- [WHAT THE TASK ASKS] Each line of the listing below that includes "purple" should be reported.

- [SUPPLIED ENTRIES]
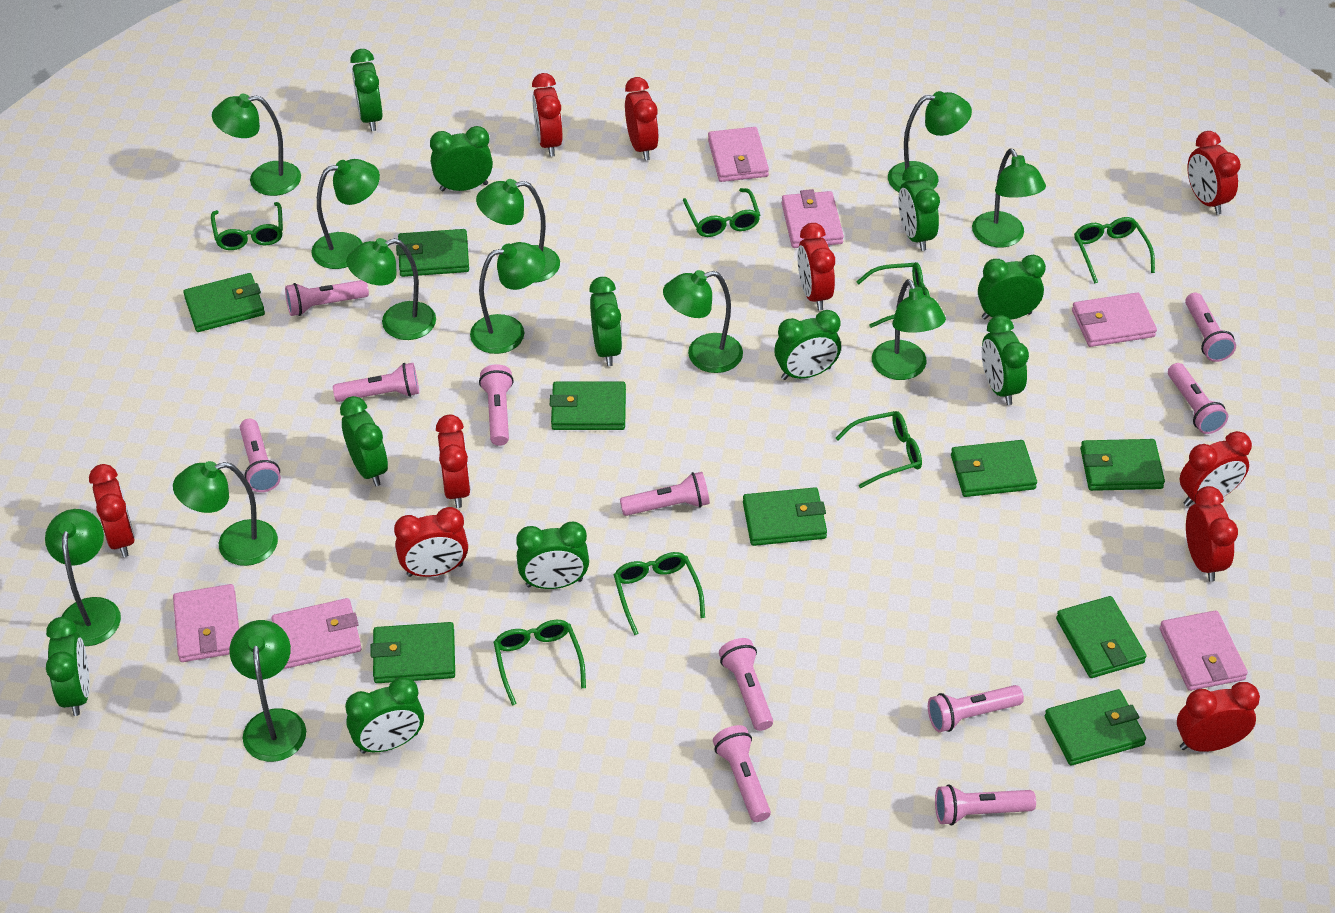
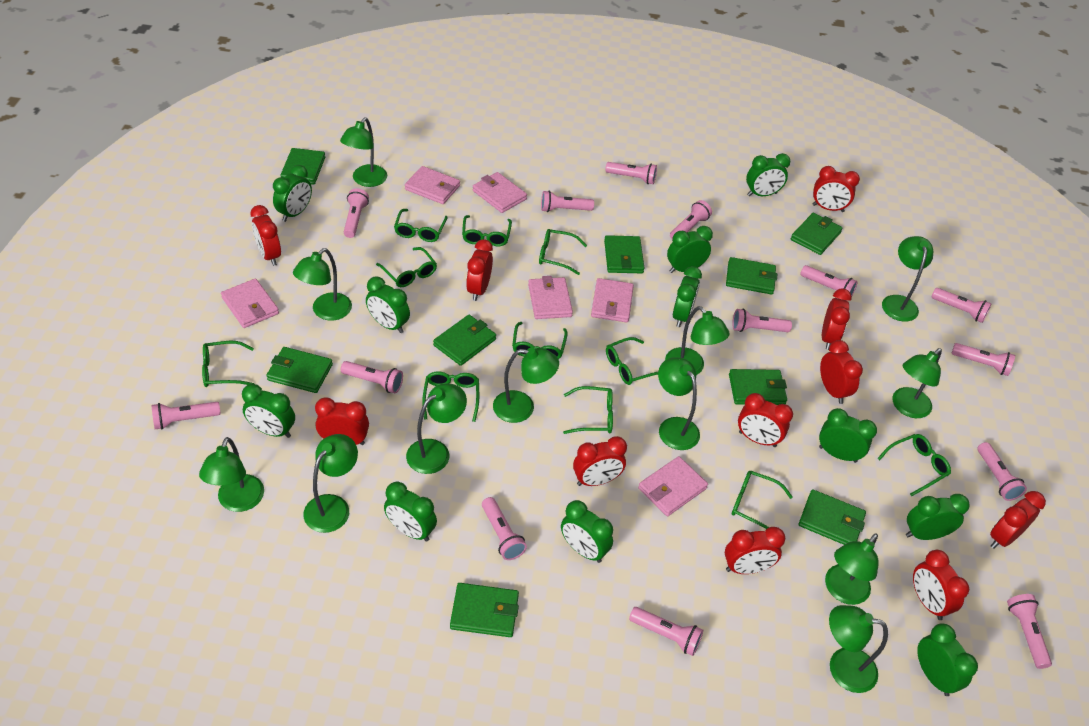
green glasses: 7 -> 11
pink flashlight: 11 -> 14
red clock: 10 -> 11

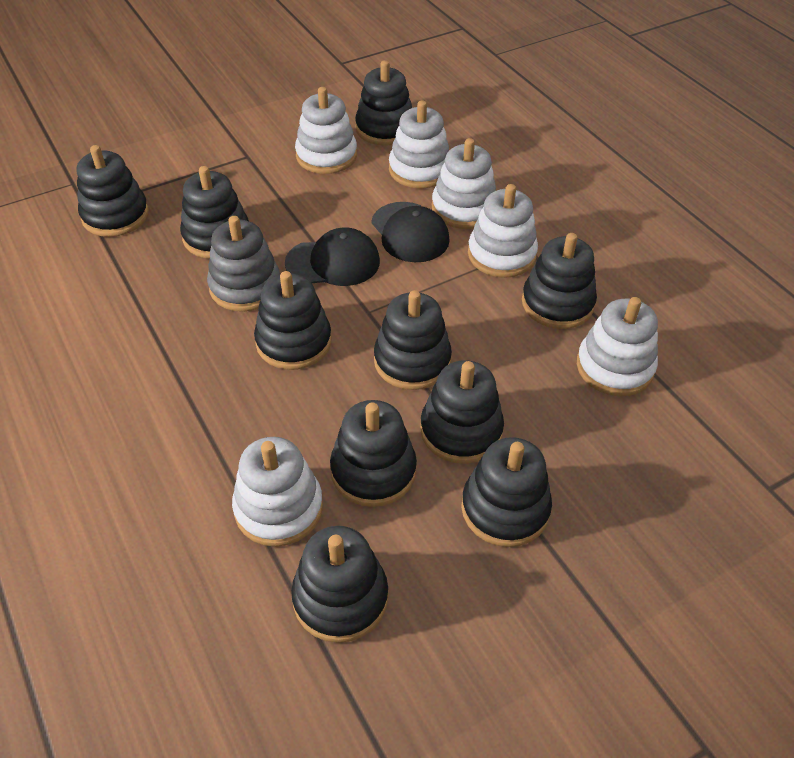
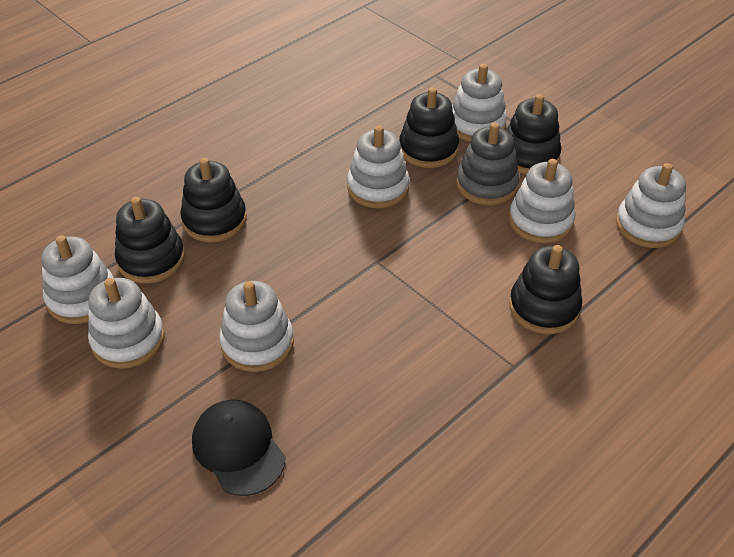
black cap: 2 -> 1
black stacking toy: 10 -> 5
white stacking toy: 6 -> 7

==

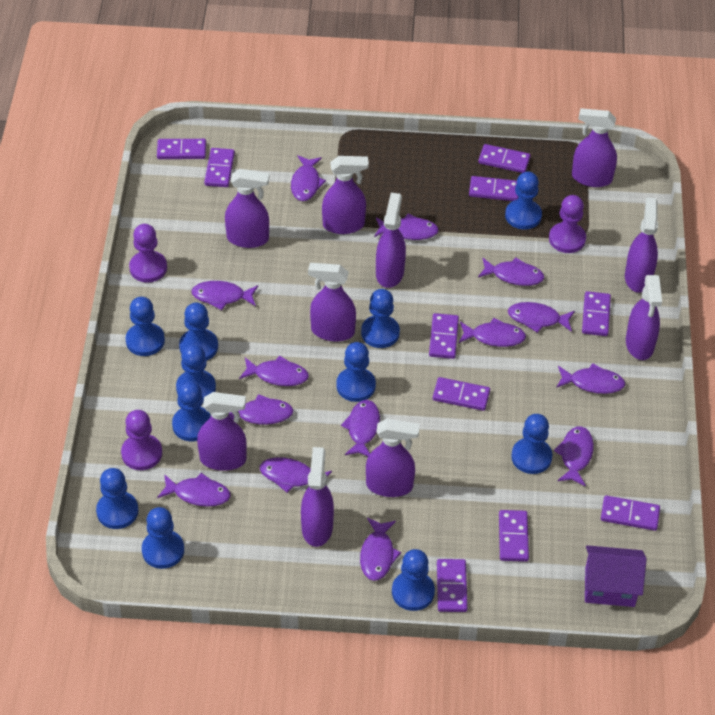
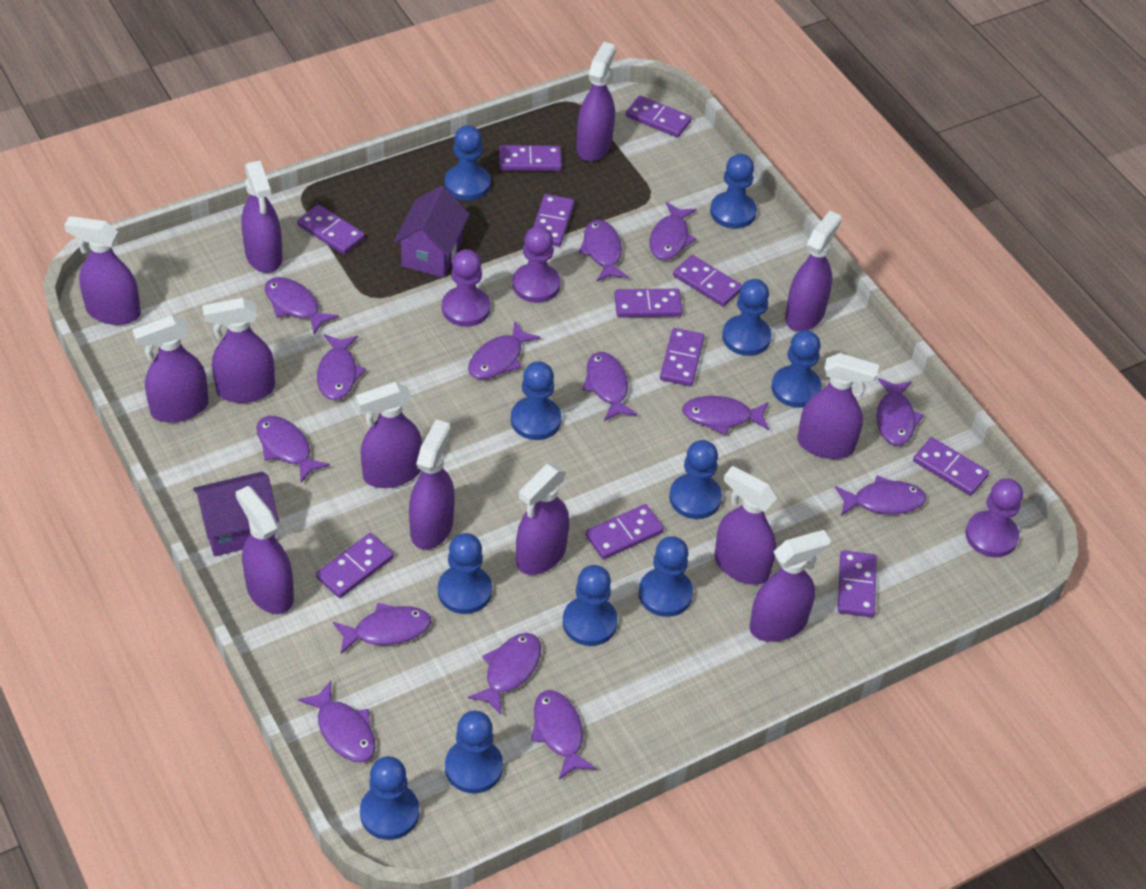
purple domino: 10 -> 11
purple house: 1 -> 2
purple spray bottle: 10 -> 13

- [EXERCISE OUTPUT]
purple domino: 10 -> 11
purple house: 1 -> 2
purple spray bottle: 10 -> 13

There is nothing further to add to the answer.